_WHAT IS EXPECTED:_
Copy exactly, beginning with the line holding "red arrow: (447, 161) -> (642, 453), moved" and ending with the final line of the data beneath this task; copy nothing else, and leave out every picture.

##### DATA FOR ANALYSIS

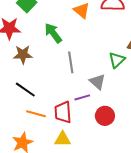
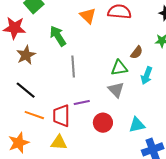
brown star: (23, 55) -> (26, 55), turned -30
green triangle: (117, 60) -> (119, 68), turned 30
gray triangle: (97, 82) -> (116, 90), moved

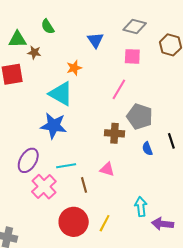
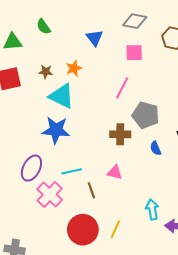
brown star: (34, 52) -> (46, 72), moved

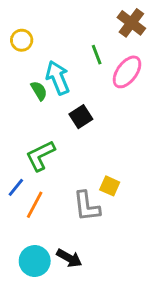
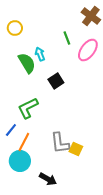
cyan arrow: (58, 78) -> (40, 54), size x0.6
green semicircle: (39, 91) -> (27, 63), size x1.5
yellow square: (110, 186) -> (76, 149), moved
cyan circle: (35, 261) -> (20, 161), moved

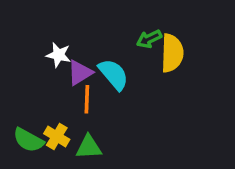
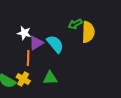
orange line: (87, 99) -> (28, 58), moved
green triangle: (89, 147) -> (50, 78), moved

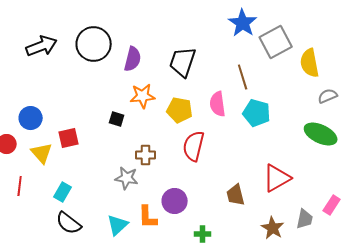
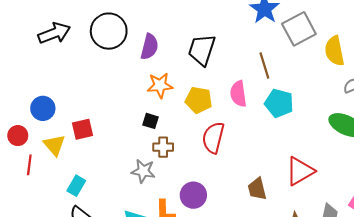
black square: (117, 119) -> (151, 121), moved
red line: (20, 186) -> (29, 165), moved

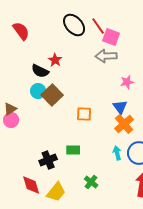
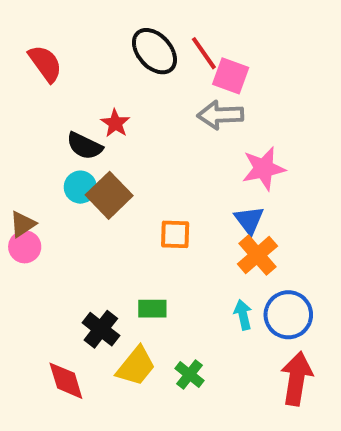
pink star: (127, 82) -> (264, 169), size x1.5
black cross: (48, 160) -> (101, 329), turned -30
yellow trapezoid: (56, 192) -> (136, 366), moved

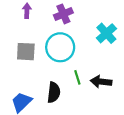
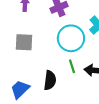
cyan circle: (60, 47) -> (71, 38), moved

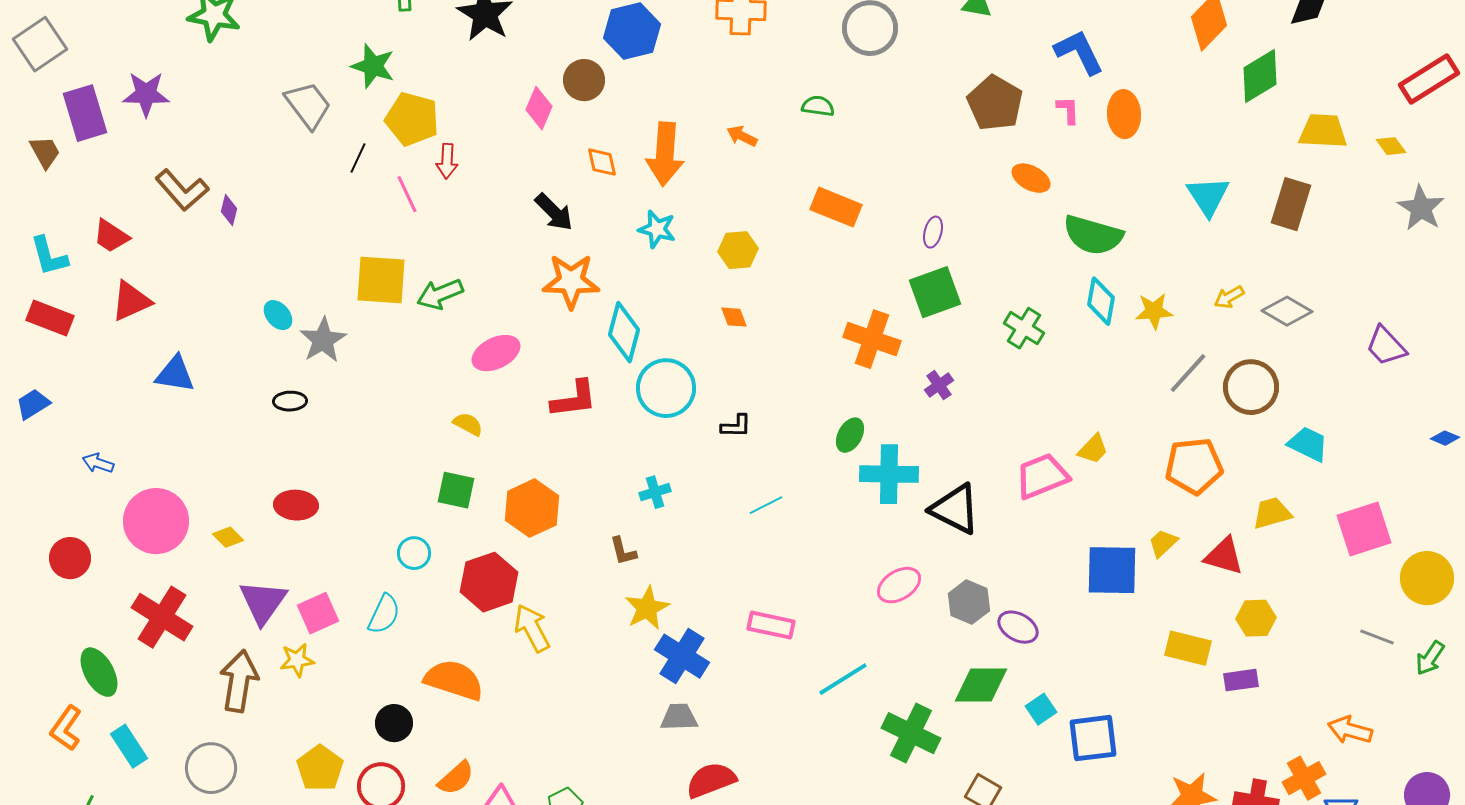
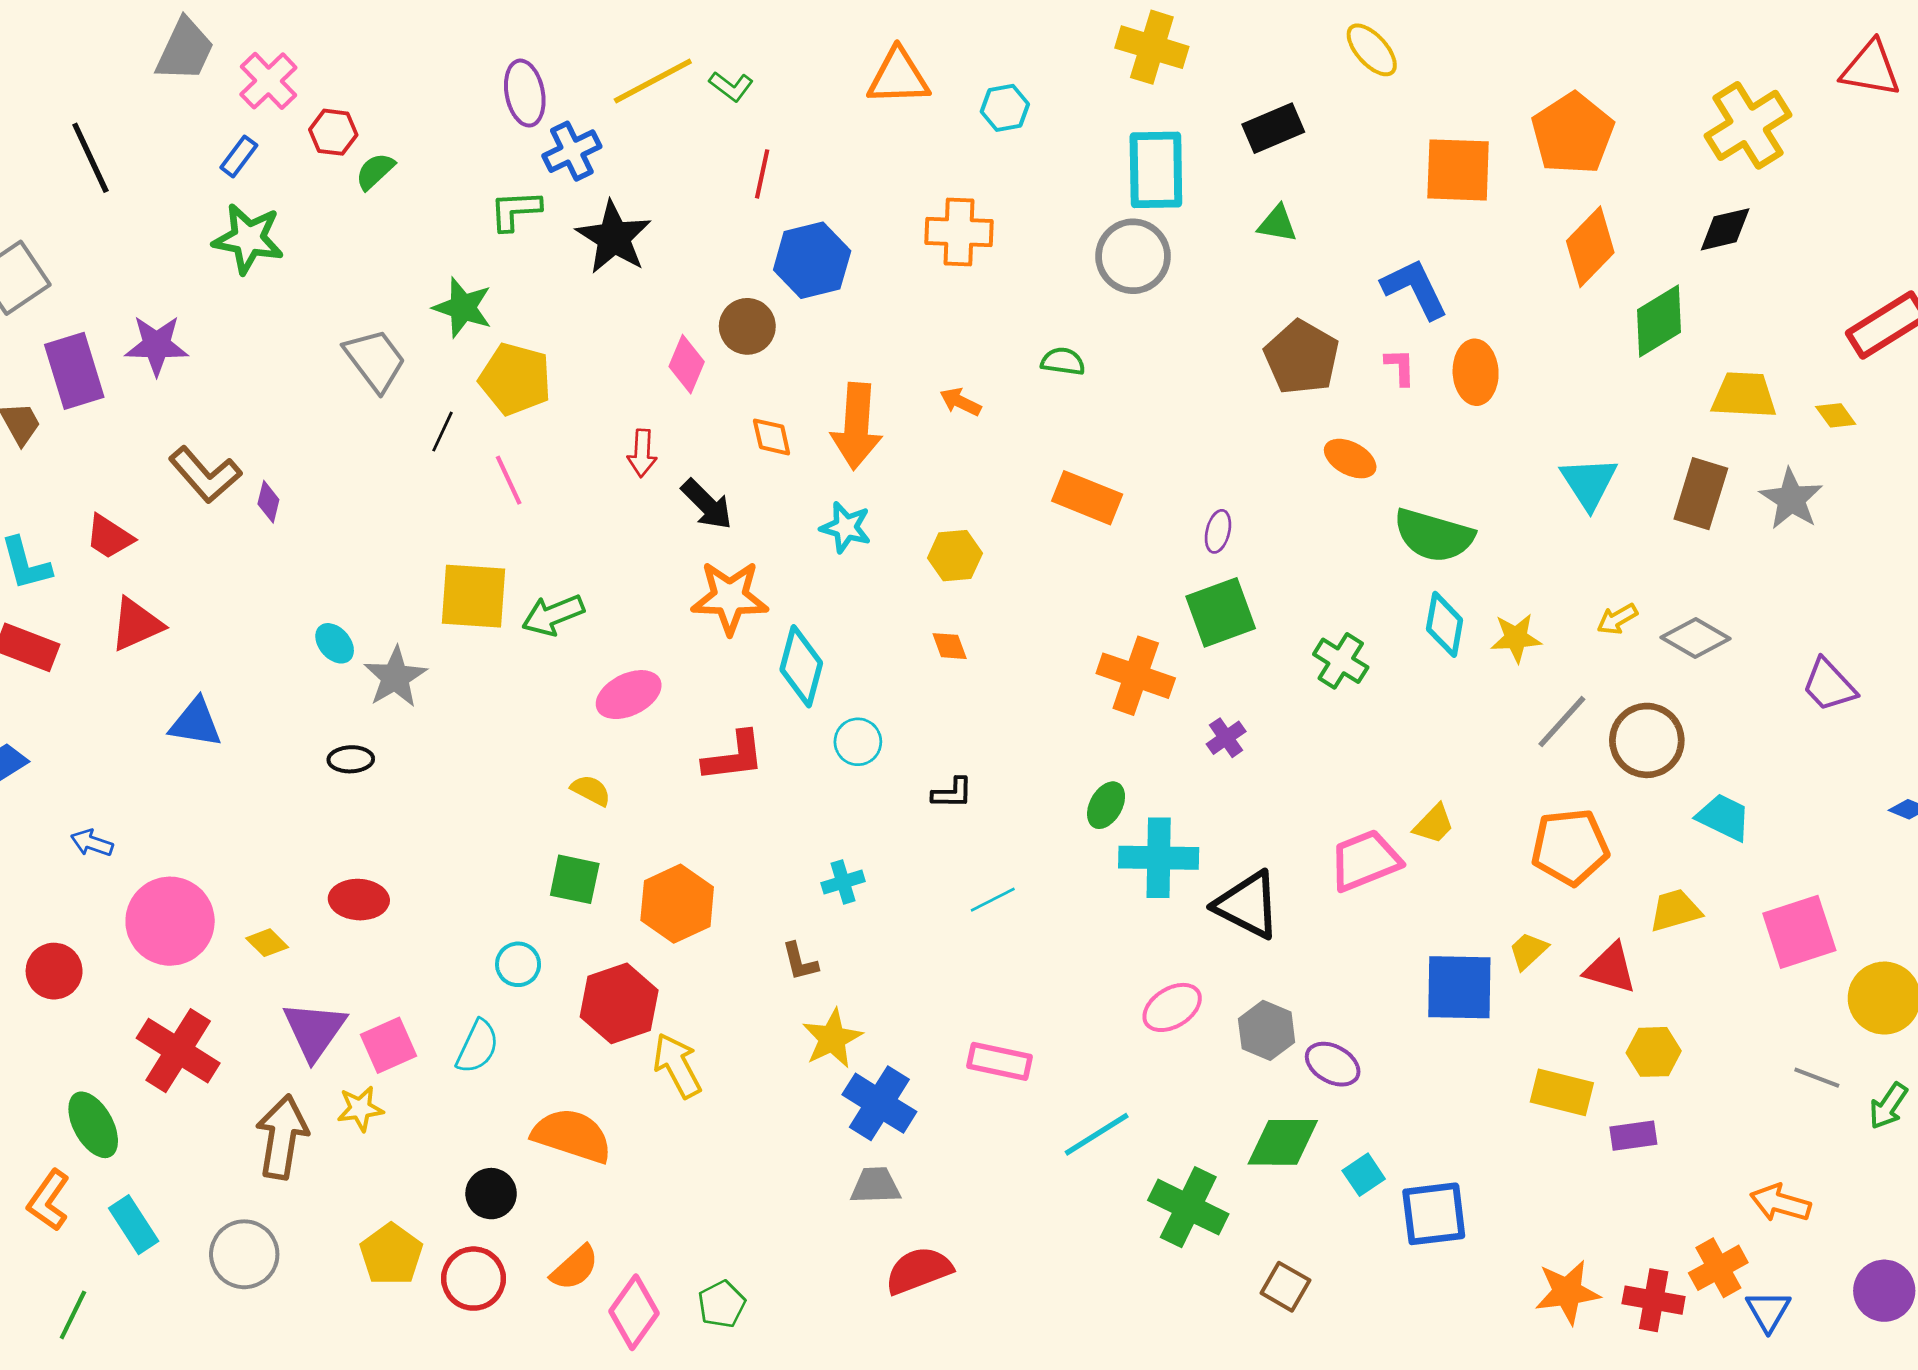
red arrow: (447, 161) -> (642, 453), moved
gray star: (1421, 208) -> (1791, 499), moved
cyan circle: (666, 388) -> (858, 742), size x0.6

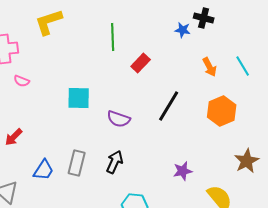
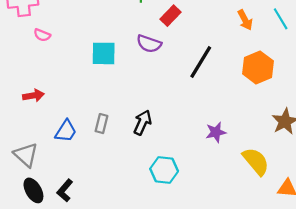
purple semicircle: (119, 119) -> (149, 44), moved
red arrow: (14, 137) -> (33, 95), turned -144
gray rectangle: (77, 163) -> (101, 124), size x0.7

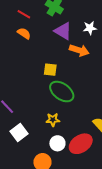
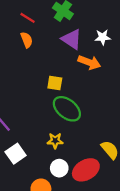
orange semicircle: (24, 33) -> (27, 40), turned 32

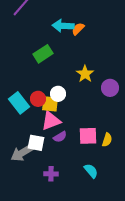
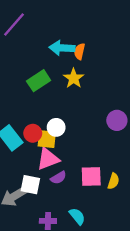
orange semicircle: (78, 29) -> (80, 51), turned -32
yellow star: (85, 74) -> (74, 78), moved
cyan semicircle: (91, 171) -> (77, 216), moved

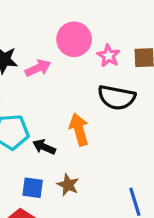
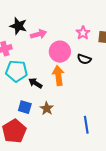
pink circle: (74, 39) -> (60, 52), moved
black semicircle: (117, 97) -> (84, 59), size x0.6

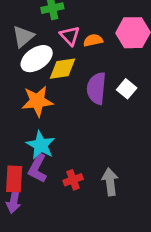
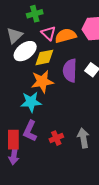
orange semicircle: (93, 40) -> (66, 36), size x1.5
orange star: (37, 101) -> (42, 82), moved
cyan star: (41, 145) -> (31, 102), moved, turned -30

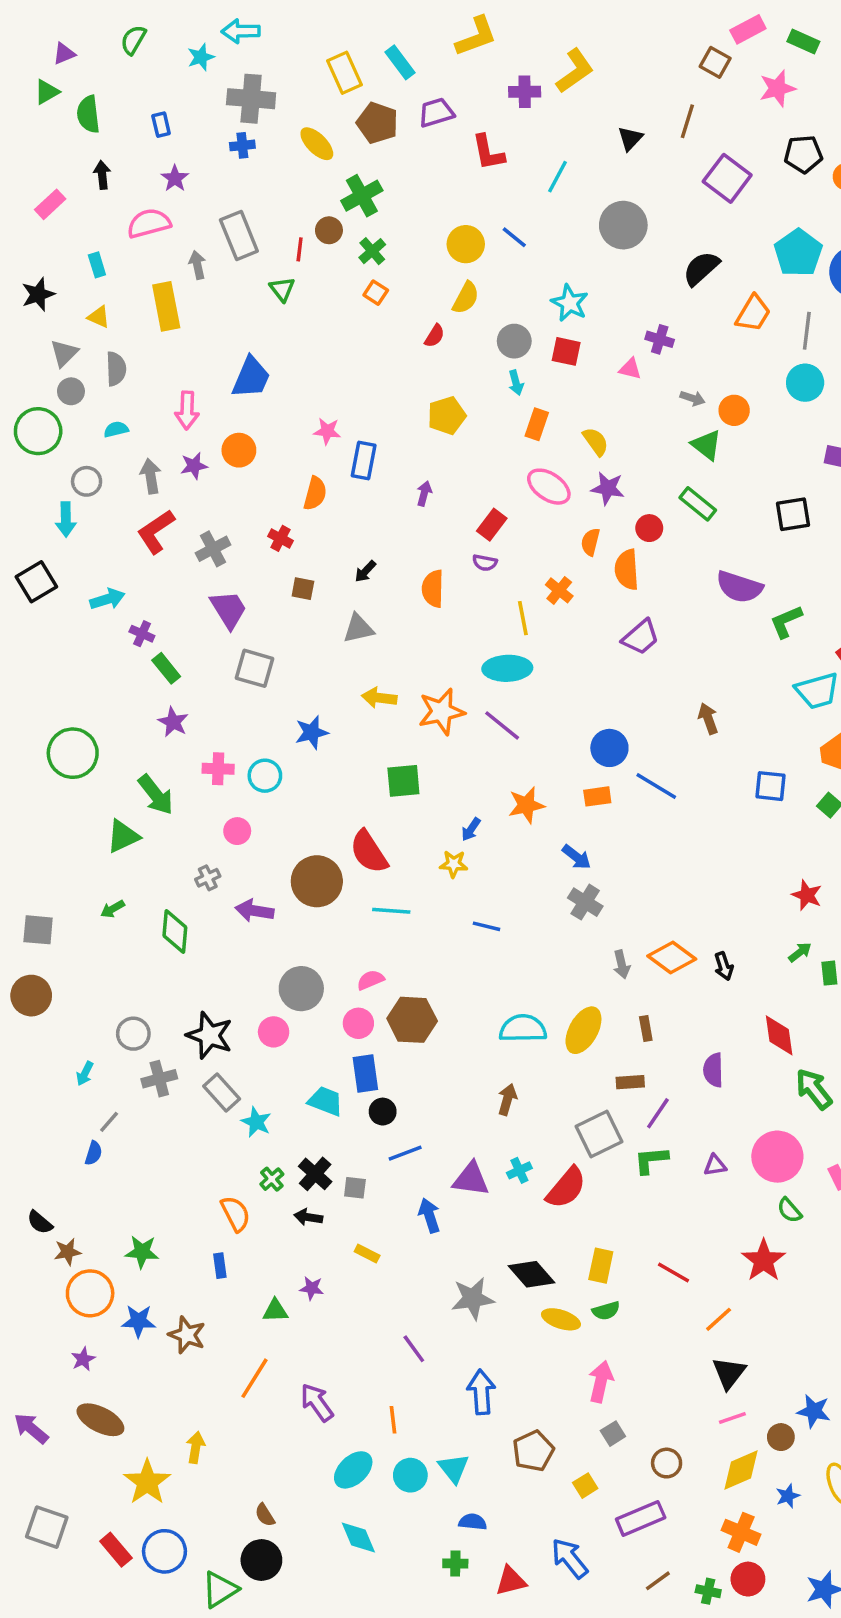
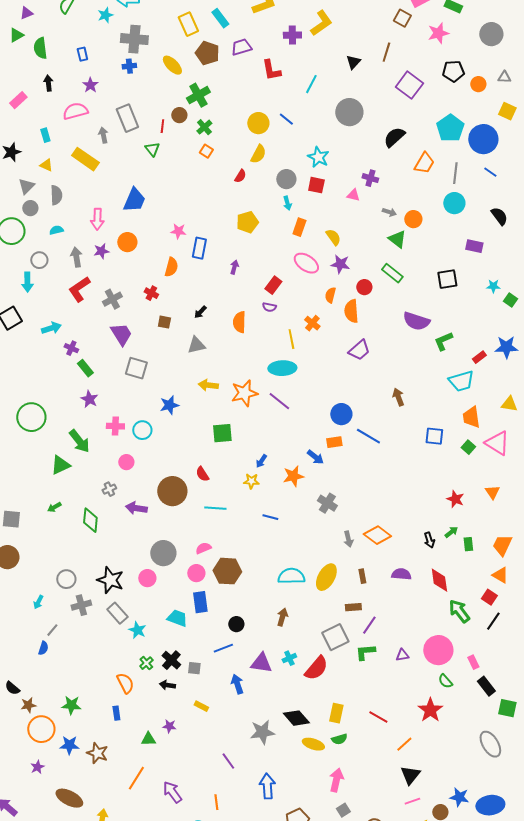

##########

_ANSWER BOX:_
red arrow: (447, 161) -> (642, 453), moved
gray star: (1421, 208) -> (1791, 499), moved
cyan circle: (666, 388) -> (858, 742), size x0.6

purple semicircle: (119, 119) -> (149, 44), moved
red arrow: (14, 137) -> (33, 95), turned -144
gray rectangle: (77, 163) -> (101, 124), size x0.7

orange semicircle: (24, 33) -> (27, 40), turned 32

orange semicircle: (78, 29) -> (80, 51), turned -32
yellow star: (85, 74) -> (74, 78), moved
cyan semicircle: (91, 171) -> (77, 216), moved

pink circle: (74, 39) -> (60, 52), moved
black semicircle: (117, 97) -> (84, 59), size x0.6

orange semicircle: (93, 40) -> (66, 36), size x1.5
orange star: (37, 101) -> (42, 82), moved
cyan star: (41, 145) -> (31, 102), moved, turned -30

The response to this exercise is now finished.